▸ **TASK DESCRIPTION**: Please output the entries below from the line that contains "Target: stroma." through the final line, reproduced exactly and alone.

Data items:
○ ○ ○ ○ ○

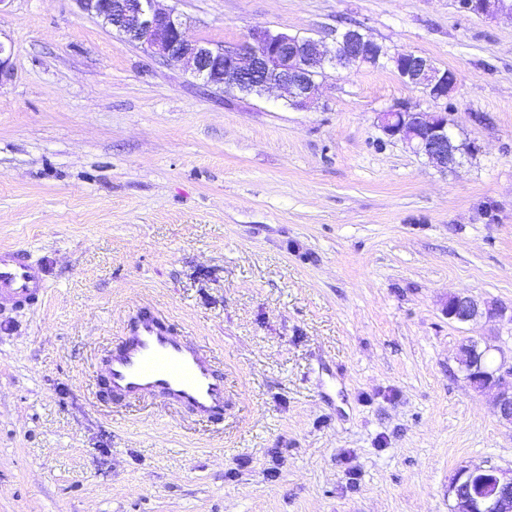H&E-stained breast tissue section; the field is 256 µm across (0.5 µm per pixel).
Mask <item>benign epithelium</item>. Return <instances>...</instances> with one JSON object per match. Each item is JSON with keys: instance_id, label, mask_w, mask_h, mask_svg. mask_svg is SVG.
Masks as SVG:
<instances>
[{"instance_id": "benign-epithelium-1", "label": "benign epithelium", "mask_w": 512, "mask_h": 512, "mask_svg": "<svg viewBox=\"0 0 512 512\" xmlns=\"http://www.w3.org/2000/svg\"><path fill=\"white\" fill-rule=\"evenodd\" d=\"M79 10L97 18L129 41L170 65H182L206 84L260 95L271 86L287 93L290 106L303 110L319 91L326 68L340 72L352 65H369L383 56L398 76L433 100H444L456 83L454 72L412 51L390 52L351 26L332 39V46L268 28L253 29L246 41L214 47L184 35L185 20L161 0H75ZM467 11L477 15H512V0H468ZM378 126L390 139L404 142L413 152L446 170L466 151L456 141L446 112H417L402 105L380 112ZM503 318L506 311L484 307L471 296H453L448 318L460 323L482 315ZM491 347L471 341L460 347L457 360L477 389L495 392L503 419L512 421V364L488 361ZM451 512H512V469L463 466L448 484Z\"/></svg>"}]
</instances>
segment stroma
I'll use <instances>...</instances> for the list:
<instances>
[{"label":"stroma","instance_id":"obj_1","mask_svg":"<svg viewBox=\"0 0 512 512\" xmlns=\"http://www.w3.org/2000/svg\"><path fill=\"white\" fill-rule=\"evenodd\" d=\"M190 40L360 26L455 72L435 101L388 67L279 89L207 86L83 14L9 0L0 40V248L49 270L0 311V512H451L462 466L512 467V424L463 342L512 359V17L458 0H167ZM447 111L459 164L388 139L379 112ZM150 302L224 371L202 421L113 403L105 350ZM453 299L451 306H448V317L451 320L466 323L481 317L482 315L498 316L504 318L506 311L504 309L489 308L484 305L482 308L481 303L471 296L455 295L448 298L449 301Z\"/></svg>","mask_w":512,"mask_h":512}]
</instances>
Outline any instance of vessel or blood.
Listing matches in <instances>:
<instances>
[{
  "label": "vessel or blood",
  "mask_w": 512,
  "mask_h": 512,
  "mask_svg": "<svg viewBox=\"0 0 512 512\" xmlns=\"http://www.w3.org/2000/svg\"><path fill=\"white\" fill-rule=\"evenodd\" d=\"M49 271L23 249L0 248V310L42 301ZM110 392L125 401L160 397L195 417L224 414V376L197 342L174 329L156 308H141L109 350L102 369Z\"/></svg>",
  "instance_id": "obj_1"
}]
</instances>
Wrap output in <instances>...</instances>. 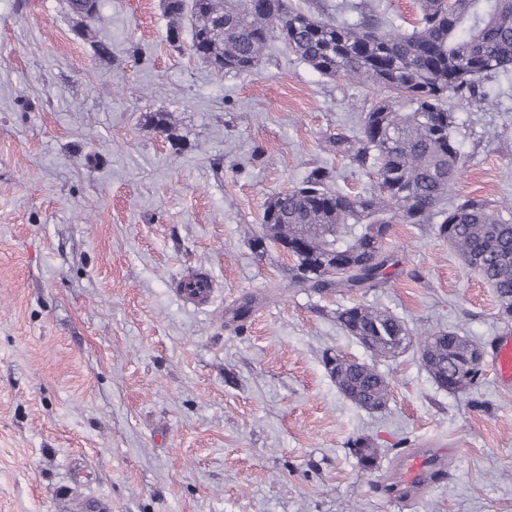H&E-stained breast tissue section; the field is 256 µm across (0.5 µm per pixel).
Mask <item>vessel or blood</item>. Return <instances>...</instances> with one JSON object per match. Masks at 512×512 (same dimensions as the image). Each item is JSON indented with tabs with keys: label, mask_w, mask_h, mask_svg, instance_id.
Instances as JSON below:
<instances>
[{
	"label": "vessel or blood",
	"mask_w": 512,
	"mask_h": 512,
	"mask_svg": "<svg viewBox=\"0 0 512 512\" xmlns=\"http://www.w3.org/2000/svg\"><path fill=\"white\" fill-rule=\"evenodd\" d=\"M179 293L191 304L204 305L213 294V282L204 274H194L185 277ZM491 366L501 381H512V337L500 339L492 349ZM446 470L445 449L416 448L406 454L394 471L391 483L396 493L413 500L432 484L443 481Z\"/></svg>",
	"instance_id": "1"
}]
</instances>
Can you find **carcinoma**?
<instances>
[{
	"label": "carcinoma",
	"instance_id": "carcinoma-1",
	"mask_svg": "<svg viewBox=\"0 0 512 512\" xmlns=\"http://www.w3.org/2000/svg\"><path fill=\"white\" fill-rule=\"evenodd\" d=\"M70 13L85 22L99 18L101 0H66ZM170 19L168 42L182 50L179 20L194 21L184 49L218 73L253 69L274 38L325 77H341L380 88L388 96L363 113L356 137L340 136L336 150L361 168L373 169L377 187L348 196L331 188L325 167L286 193H276L263 215V235L255 242L281 244L305 236L293 254L292 280L299 288L353 291L381 288L386 270L397 265L383 251L393 224H433L437 235L457 249L466 266L494 288L498 317L512 322V223L486 203L464 199L443 207L464 166L453 132L457 105L487 97L482 82L512 68V0H420L412 31L371 12L355 24L316 18L291 0H264L254 12L247 0H164ZM340 265L328 276L322 265ZM340 328L381 356L411 342L398 317L365 305L338 310ZM427 372L448 383L446 391L474 385L478 347L451 330L417 338ZM330 376L344 397L366 410L383 408L389 382L374 367L325 357ZM356 459L377 457L361 438L352 441Z\"/></svg>",
	"mask_w": 512,
	"mask_h": 512
}]
</instances>
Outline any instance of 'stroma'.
Segmentation results:
<instances>
[{"mask_svg":"<svg viewBox=\"0 0 512 512\" xmlns=\"http://www.w3.org/2000/svg\"><path fill=\"white\" fill-rule=\"evenodd\" d=\"M64 2L0 0V512H512V385L486 366L449 393L415 347L380 357L336 323L363 304L486 352L512 336L432 225L391 226L397 263L375 290L296 289L292 258L254 246L270 197L314 167L351 196L375 187L329 141L383 90L278 40L219 74L170 47L162 0H103L88 23ZM293 4L340 22L372 5L406 29L419 16V0ZM485 88L458 108L450 195L512 220V72ZM194 271L214 284L203 307L176 293ZM336 353L386 377L382 411L339 393ZM359 436L372 469L349 451ZM441 442L446 480L411 502L383 491L406 452Z\"/></svg>","mask_w":512,"mask_h":512,"instance_id":"1","label":"stroma"}]
</instances>
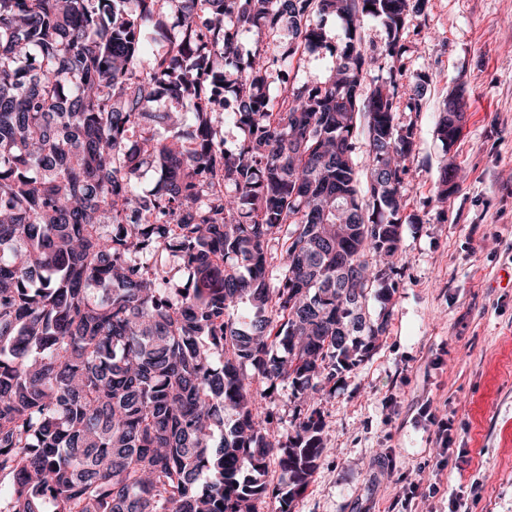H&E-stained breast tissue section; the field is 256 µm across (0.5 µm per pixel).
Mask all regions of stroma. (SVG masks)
<instances>
[{"instance_id": "35a3bbf8", "label": "stroma", "mask_w": 512, "mask_h": 512, "mask_svg": "<svg viewBox=\"0 0 512 512\" xmlns=\"http://www.w3.org/2000/svg\"><path fill=\"white\" fill-rule=\"evenodd\" d=\"M403 41L407 73L431 81L421 111L395 114L414 129L396 289L365 307L388 327L319 400L331 452L293 512H512V0H429ZM455 92L448 149L436 126ZM447 165L463 178L440 202ZM415 484L438 492L396 507Z\"/></svg>"}]
</instances>
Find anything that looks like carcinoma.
I'll list each match as a JSON object with an SVG mask.
<instances>
[{"label":"carcinoma","mask_w":512,"mask_h":512,"mask_svg":"<svg viewBox=\"0 0 512 512\" xmlns=\"http://www.w3.org/2000/svg\"><path fill=\"white\" fill-rule=\"evenodd\" d=\"M427 2L0 0V512H290L324 452L315 399L388 324L363 306L391 298L414 139L395 114L430 81L397 62ZM327 16L336 68L299 83ZM280 388L284 439L261 407ZM262 407L264 411L273 414V429L275 434H294L293 415L294 403L291 400L289 389H280L272 398L263 400Z\"/></svg>","instance_id":"carcinoma-1"}]
</instances>
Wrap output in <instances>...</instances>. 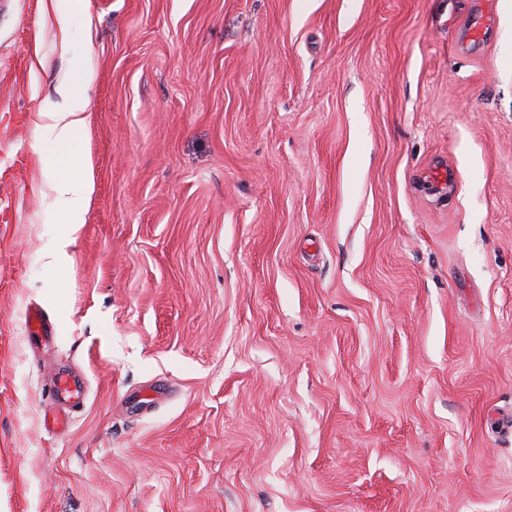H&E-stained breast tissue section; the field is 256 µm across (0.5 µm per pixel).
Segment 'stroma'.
<instances>
[{"instance_id":"1","label":"stroma","mask_w":512,"mask_h":512,"mask_svg":"<svg viewBox=\"0 0 512 512\" xmlns=\"http://www.w3.org/2000/svg\"><path fill=\"white\" fill-rule=\"evenodd\" d=\"M492 2L474 45L481 0L0 4V512H512ZM76 60L72 234L41 111ZM60 372L86 401L52 430ZM53 185L60 203L73 217L69 232L73 234L79 230L78 224H82L81 215L86 199L94 190L92 170L80 155H67L54 176ZM52 328L44 323L41 313L36 309L26 312V336L29 345L36 343L41 337L52 333Z\"/></svg>"}]
</instances>
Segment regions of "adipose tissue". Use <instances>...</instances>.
<instances>
[{"instance_id": "obj_1", "label": "adipose tissue", "mask_w": 512, "mask_h": 512, "mask_svg": "<svg viewBox=\"0 0 512 512\" xmlns=\"http://www.w3.org/2000/svg\"><path fill=\"white\" fill-rule=\"evenodd\" d=\"M89 81L83 68L73 66L71 79L60 90L63 102L47 112V122L42 128L46 143L72 149L55 174L53 185L60 203L69 210L76 225L80 224L85 202L94 190L91 169L85 159L75 154L88 120L86 90Z\"/></svg>"}]
</instances>
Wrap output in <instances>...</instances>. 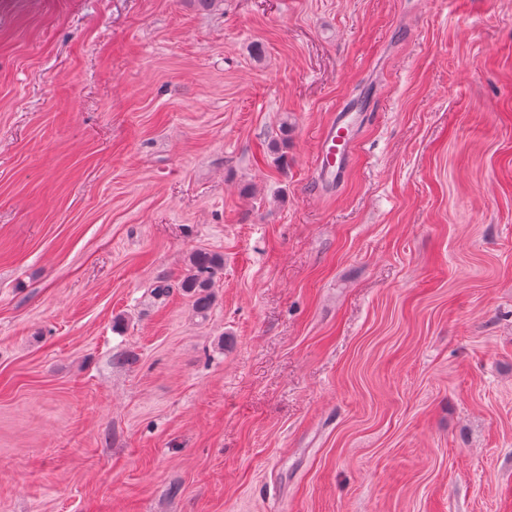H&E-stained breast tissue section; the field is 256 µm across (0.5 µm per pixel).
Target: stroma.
<instances>
[{
  "mask_svg": "<svg viewBox=\"0 0 512 512\" xmlns=\"http://www.w3.org/2000/svg\"><path fill=\"white\" fill-rule=\"evenodd\" d=\"M0 512H512V0H0ZM359 148L360 139L353 116L345 108L336 110V117L328 123L320 138L317 179L321 182L343 181L350 160ZM223 267L224 258L216 253L200 250L191 256L180 288L190 298L197 316L206 317L212 308L215 300L214 278Z\"/></svg>",
  "mask_w": 512,
  "mask_h": 512,
  "instance_id": "35a3bbf8",
  "label": "stroma"
}]
</instances>
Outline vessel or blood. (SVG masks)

○ ○ ○ ○ ○

▸ **ANSWER**:
Target: stroma.
<instances>
[{
  "mask_svg": "<svg viewBox=\"0 0 512 512\" xmlns=\"http://www.w3.org/2000/svg\"><path fill=\"white\" fill-rule=\"evenodd\" d=\"M0 512H512V0H0ZM359 148L360 139L353 116L345 108L336 110V117L328 123L320 138L317 179L321 182L343 181L350 160ZM223 267L224 258L216 253L200 250L191 256L180 288L190 298L197 316L206 317L212 308L215 300L214 278Z\"/></svg>",
  "mask_w": 512,
  "mask_h": 512,
  "instance_id": "35a3bbf8",
  "label": "stroma"
}]
</instances>
Outline vessel or blood. (SVG masks)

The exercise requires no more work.